[MATERIAL PROVIDED]

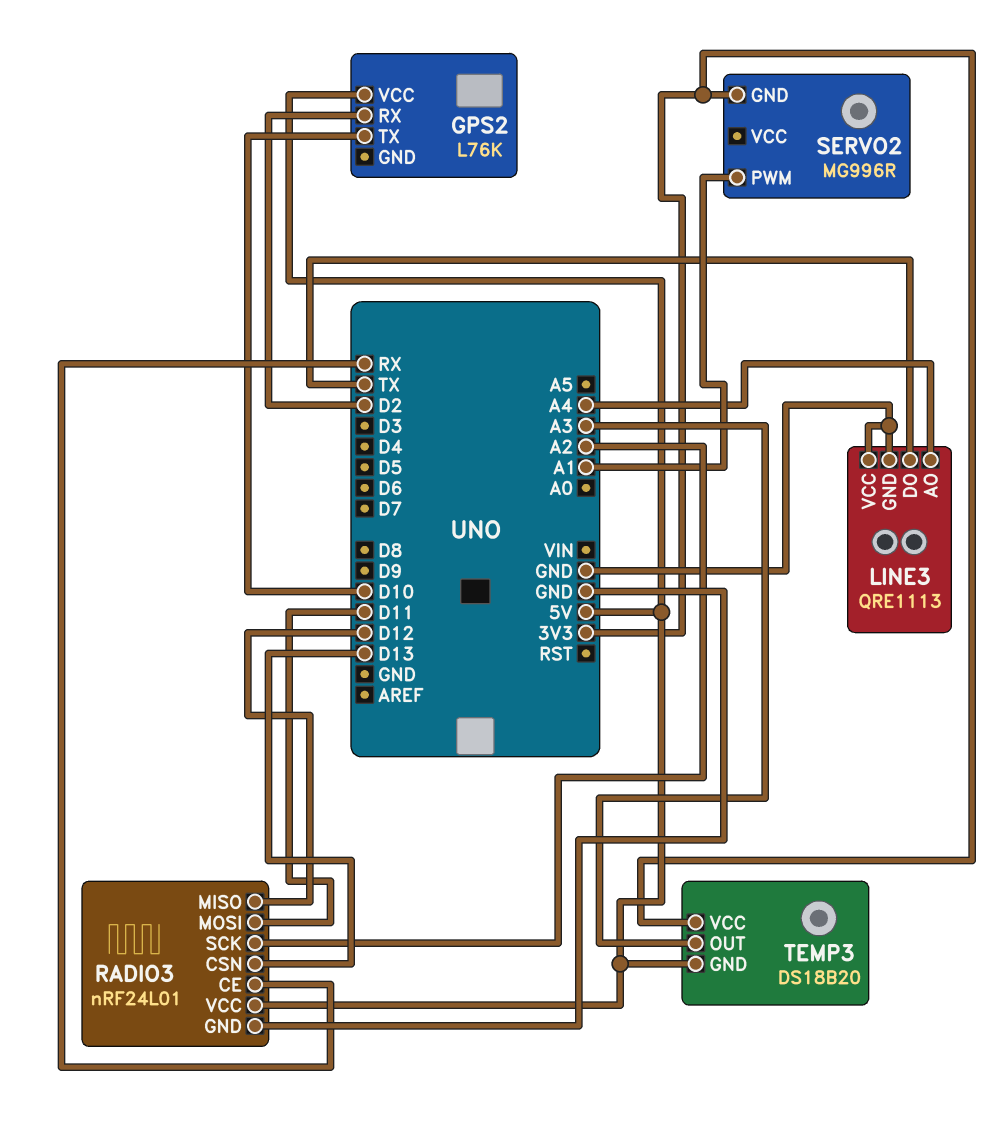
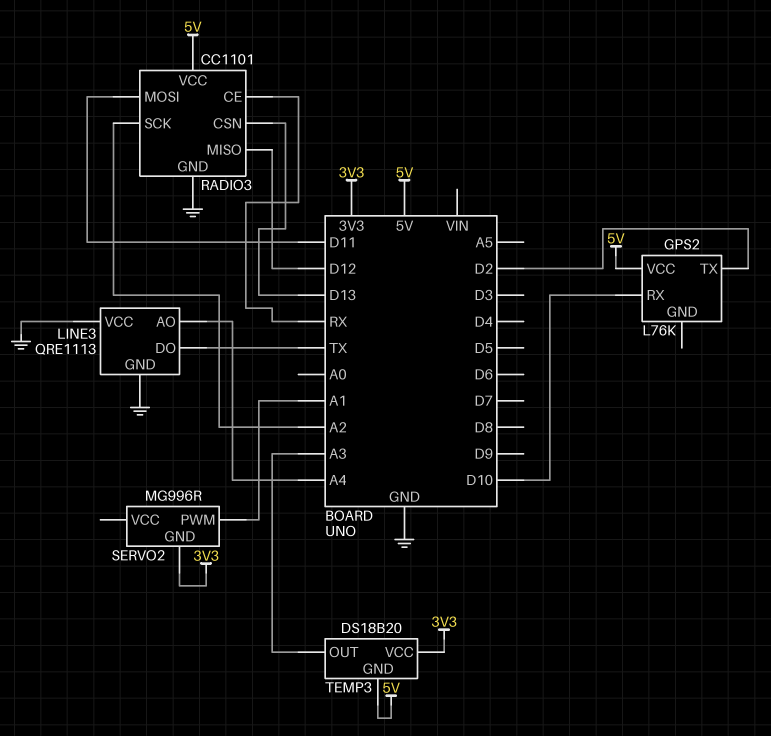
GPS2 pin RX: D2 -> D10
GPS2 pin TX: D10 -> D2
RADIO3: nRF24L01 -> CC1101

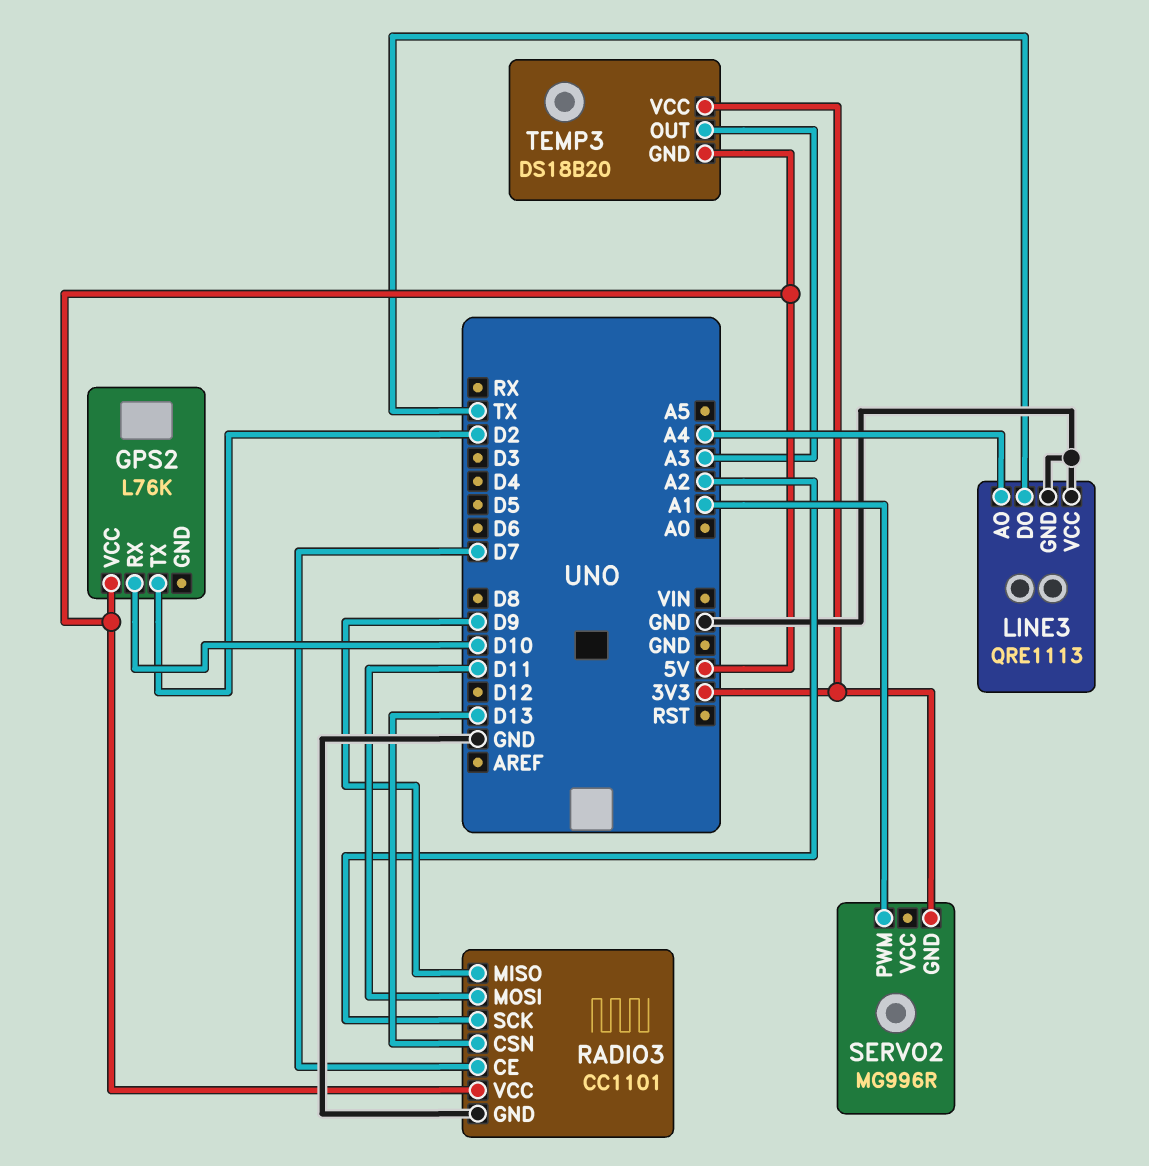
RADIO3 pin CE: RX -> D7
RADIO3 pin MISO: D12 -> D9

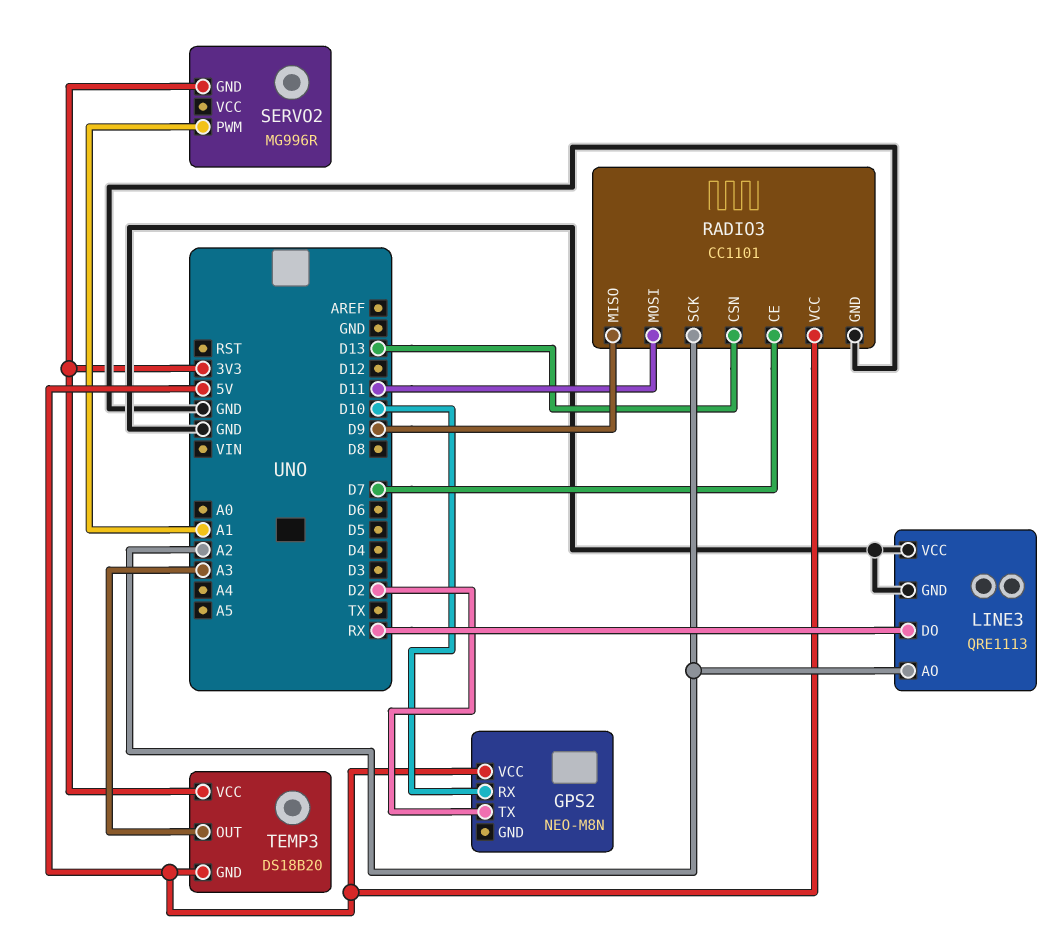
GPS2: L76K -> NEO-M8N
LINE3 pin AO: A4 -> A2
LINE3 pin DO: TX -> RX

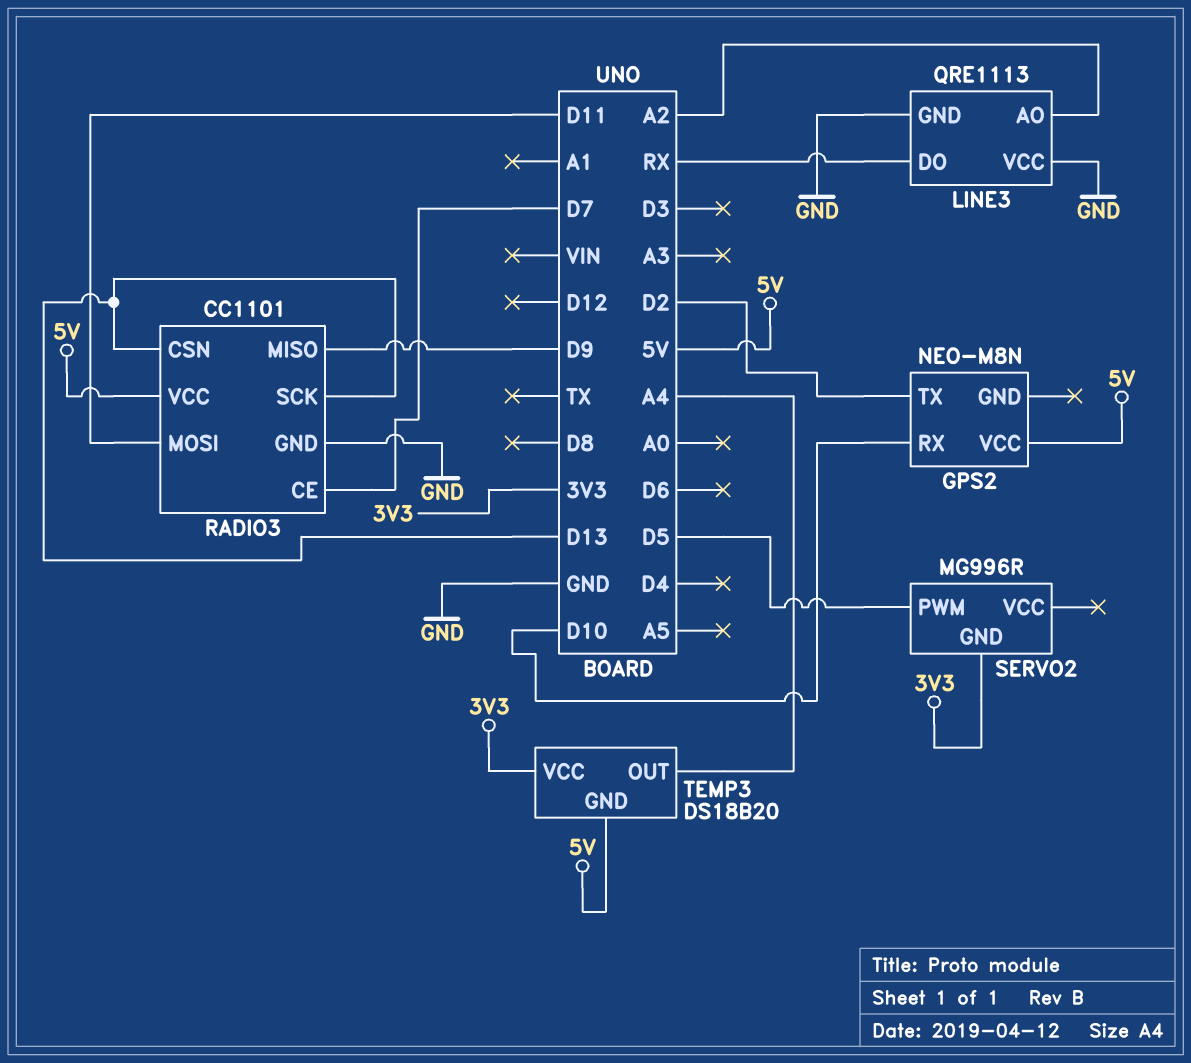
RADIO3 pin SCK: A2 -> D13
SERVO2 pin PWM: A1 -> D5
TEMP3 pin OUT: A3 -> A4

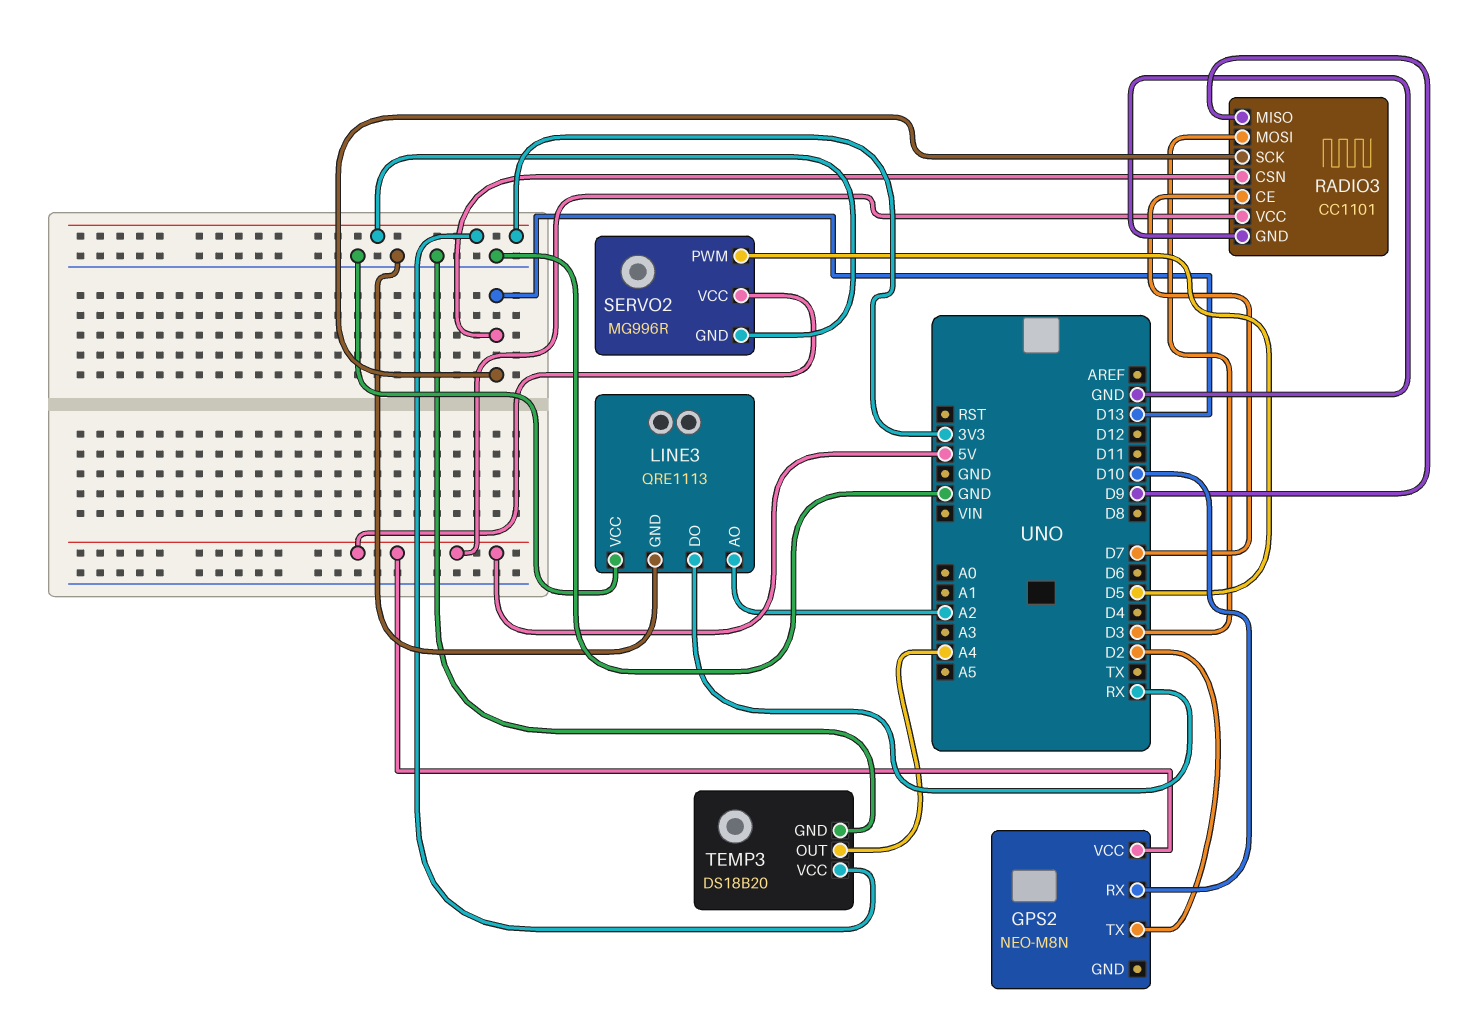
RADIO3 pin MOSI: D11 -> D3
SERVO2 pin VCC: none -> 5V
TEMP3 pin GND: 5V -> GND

[/MATERIAL PROVIDED]
[MATERIAL PROVIDED]

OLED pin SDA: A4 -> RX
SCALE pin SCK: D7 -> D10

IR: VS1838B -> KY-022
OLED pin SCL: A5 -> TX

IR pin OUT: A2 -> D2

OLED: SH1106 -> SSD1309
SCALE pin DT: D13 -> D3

[/MATERIAL PROVIDED]

● WORK TO BE COMPLETED
Copy out the listing above from the line containing "GPS2: L76K -> NEO-M8N" to the line containing "TEMP3 pin GND: 5V -> GND", both included, exactly as written and minus the images.

● YOUR SOLUTION
GPS2: L76K -> NEO-M8N
LINE3 pin AO: A4 -> A2
LINE3 pin DO: TX -> RX

RADIO3 pin SCK: A2 -> D13
SERVO2 pin PWM: A1 -> D5
TEMP3 pin OUT: A3 -> A4

RADIO3 pin MOSI: D11 -> D3
SERVO2 pin VCC: none -> 5V
TEMP3 pin GND: 5V -> GND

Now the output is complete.